Scene change data
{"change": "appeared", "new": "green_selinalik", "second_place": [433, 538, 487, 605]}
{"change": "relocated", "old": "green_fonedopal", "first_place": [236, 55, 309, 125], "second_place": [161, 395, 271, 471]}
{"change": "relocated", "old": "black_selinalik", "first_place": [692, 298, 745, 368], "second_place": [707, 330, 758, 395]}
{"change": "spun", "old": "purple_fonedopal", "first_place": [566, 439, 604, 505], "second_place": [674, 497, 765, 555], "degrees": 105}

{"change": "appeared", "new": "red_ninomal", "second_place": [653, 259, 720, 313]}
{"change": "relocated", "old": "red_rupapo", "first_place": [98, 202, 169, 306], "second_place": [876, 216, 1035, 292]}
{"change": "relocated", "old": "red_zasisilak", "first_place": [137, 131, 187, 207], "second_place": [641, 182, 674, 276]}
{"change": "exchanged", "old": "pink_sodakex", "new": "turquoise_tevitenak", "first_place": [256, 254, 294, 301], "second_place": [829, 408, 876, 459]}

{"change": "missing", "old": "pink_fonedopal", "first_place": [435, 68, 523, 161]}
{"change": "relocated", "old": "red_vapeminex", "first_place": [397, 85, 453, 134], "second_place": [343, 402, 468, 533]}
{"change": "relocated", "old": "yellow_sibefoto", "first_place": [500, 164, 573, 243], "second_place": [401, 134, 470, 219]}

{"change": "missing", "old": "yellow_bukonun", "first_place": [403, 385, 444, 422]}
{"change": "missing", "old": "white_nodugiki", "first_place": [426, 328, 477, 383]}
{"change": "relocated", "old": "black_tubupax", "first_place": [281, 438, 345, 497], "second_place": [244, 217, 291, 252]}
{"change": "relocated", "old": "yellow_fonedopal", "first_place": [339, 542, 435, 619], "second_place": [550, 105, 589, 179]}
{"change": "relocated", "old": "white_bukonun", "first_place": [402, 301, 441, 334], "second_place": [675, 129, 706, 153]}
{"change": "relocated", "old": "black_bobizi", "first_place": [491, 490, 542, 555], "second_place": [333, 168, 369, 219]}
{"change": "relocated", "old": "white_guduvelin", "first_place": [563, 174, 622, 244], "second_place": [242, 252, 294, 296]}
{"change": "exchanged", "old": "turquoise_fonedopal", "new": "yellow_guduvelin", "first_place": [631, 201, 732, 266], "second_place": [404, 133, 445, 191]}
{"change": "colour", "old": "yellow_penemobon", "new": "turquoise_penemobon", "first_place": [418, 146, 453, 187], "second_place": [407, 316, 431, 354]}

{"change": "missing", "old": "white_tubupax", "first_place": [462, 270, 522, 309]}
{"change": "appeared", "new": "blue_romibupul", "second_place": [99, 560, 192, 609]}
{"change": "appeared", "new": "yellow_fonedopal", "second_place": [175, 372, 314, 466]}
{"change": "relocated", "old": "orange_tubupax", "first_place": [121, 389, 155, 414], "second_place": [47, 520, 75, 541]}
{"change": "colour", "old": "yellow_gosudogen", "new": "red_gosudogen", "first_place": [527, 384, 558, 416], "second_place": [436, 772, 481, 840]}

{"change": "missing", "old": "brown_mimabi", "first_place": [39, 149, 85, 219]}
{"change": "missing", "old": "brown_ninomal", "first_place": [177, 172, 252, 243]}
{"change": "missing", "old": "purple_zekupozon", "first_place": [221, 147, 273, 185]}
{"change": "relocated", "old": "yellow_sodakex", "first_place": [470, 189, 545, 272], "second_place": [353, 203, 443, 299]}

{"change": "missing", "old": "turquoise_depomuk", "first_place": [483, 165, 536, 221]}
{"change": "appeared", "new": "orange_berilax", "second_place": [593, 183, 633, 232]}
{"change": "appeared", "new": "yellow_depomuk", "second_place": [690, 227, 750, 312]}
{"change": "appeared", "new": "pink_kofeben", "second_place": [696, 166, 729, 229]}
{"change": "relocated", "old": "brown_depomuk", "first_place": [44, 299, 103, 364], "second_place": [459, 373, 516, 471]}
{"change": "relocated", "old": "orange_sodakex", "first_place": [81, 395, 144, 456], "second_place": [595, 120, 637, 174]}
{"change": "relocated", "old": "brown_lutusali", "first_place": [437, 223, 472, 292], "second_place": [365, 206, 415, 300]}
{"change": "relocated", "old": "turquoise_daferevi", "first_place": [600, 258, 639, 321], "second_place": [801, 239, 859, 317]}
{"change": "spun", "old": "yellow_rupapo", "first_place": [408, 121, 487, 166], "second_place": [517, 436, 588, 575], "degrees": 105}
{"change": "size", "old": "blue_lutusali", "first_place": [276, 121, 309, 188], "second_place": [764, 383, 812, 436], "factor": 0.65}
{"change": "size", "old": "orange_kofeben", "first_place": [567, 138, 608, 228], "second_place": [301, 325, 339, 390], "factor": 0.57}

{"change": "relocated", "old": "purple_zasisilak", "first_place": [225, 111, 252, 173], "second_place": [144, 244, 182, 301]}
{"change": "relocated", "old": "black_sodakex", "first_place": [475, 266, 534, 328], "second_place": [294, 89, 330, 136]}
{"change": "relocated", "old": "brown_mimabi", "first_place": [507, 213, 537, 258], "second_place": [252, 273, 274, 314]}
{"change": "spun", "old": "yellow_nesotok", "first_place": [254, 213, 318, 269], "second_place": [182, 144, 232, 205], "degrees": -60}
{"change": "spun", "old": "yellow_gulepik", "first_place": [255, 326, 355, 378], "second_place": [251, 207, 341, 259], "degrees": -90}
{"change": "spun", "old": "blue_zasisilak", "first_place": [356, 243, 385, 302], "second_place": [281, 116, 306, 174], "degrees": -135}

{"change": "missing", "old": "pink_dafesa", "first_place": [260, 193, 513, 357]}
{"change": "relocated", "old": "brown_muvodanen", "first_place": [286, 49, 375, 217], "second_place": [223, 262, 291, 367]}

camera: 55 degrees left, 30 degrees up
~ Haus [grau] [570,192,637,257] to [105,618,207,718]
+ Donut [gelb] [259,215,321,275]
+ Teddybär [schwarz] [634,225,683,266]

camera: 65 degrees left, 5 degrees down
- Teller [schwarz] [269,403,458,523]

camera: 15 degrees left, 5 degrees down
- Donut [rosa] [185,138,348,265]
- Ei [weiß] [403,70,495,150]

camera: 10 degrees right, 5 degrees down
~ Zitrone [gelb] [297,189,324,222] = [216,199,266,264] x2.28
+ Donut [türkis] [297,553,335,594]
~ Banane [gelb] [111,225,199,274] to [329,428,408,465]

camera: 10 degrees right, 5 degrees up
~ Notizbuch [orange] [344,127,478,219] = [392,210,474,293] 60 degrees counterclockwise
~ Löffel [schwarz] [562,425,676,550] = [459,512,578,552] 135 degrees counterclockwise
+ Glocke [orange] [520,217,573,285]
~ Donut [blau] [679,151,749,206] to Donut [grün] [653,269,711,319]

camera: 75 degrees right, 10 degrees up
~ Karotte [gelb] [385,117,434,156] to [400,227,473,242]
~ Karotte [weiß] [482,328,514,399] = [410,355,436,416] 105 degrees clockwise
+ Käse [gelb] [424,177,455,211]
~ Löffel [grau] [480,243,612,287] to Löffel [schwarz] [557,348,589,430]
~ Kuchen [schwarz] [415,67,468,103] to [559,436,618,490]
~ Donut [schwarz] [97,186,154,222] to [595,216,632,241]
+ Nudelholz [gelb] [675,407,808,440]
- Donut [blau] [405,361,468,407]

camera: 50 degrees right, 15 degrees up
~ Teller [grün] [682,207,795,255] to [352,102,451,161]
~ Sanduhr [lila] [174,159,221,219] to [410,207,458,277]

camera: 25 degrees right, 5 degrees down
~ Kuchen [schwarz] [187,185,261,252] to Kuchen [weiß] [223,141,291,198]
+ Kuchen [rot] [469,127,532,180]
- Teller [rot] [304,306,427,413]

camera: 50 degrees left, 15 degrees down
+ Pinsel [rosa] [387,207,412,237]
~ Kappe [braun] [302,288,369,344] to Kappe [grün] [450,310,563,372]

What is being asked: Your output should be an exact copy of the lines from the one containing "[570,192,637,257] to [105,618,207,718]" through the last line of the data above.

Answer space:
~ Haus [grau] [570,192,637,257] to [105,618,207,718]
+ Donut [gelb] [259,215,321,275]
+ Teddybär [schwarz] [634,225,683,266]

camera: 65 degrees left, 5 degrees down
- Teller [schwarz] [269,403,458,523]

camera: 15 degrees left, 5 degrees down
- Donut [rosa] [185,138,348,265]
- Ei [weiß] [403,70,495,150]

camera: 10 degrees right, 5 degrees down
~ Zitrone [gelb] [297,189,324,222] = [216,199,266,264] x2.28
+ Donut [türkis] [297,553,335,594]
~ Banane [gelb] [111,225,199,274] to [329,428,408,465]

camera: 10 degrees right, 5 degrees up
~ Notizbuch [orange] [344,127,478,219] = [392,210,474,293] 60 degrees counterclockwise
~ Löffel [schwarz] [562,425,676,550] = [459,512,578,552] 135 degrees counterclockwise
+ Glocke [orange] [520,217,573,285]
~ Donut [blau] [679,151,749,206] to Donut [grün] [653,269,711,319]

camera: 75 degrees right, 10 degrees up
~ Karotte [gelb] [385,117,434,156] to [400,227,473,242]
~ Karotte [weiß] [482,328,514,399] = [410,355,436,416] 105 degrees clockwise
+ Käse [gelb] [424,177,455,211]
~ Löffel [grau] [480,243,612,287] to Löffel [schwarz] [557,348,589,430]
~ Kuchen [schwarz] [415,67,468,103] to [559,436,618,490]
~ Donut [schwarz] [97,186,154,222] to [595,216,632,241]
+ Nudelholz [gelb] [675,407,808,440]
- Donut [blau] [405,361,468,407]

camera: 50 degrees right, 15 degrees up
~ Teller [grün] [682,207,795,255] to [352,102,451,161]
~ Sanduhr [lila] [174,159,221,219] to [410,207,458,277]

camera: 25 degrees right, 5 degrees down
~ Kuchen [schwarz] [187,185,261,252] to Kuchen [weiß] [223,141,291,198]
+ Kuchen [rot] [469,127,532,180]
- Teller [rot] [304,306,427,413]

camera: 50 degrees left, 15 degrees down
+ Pinsel [rosa] [387,207,412,237]
~ Kappe [braun] [302,288,369,344] to Kappe [grün] [450,310,563,372]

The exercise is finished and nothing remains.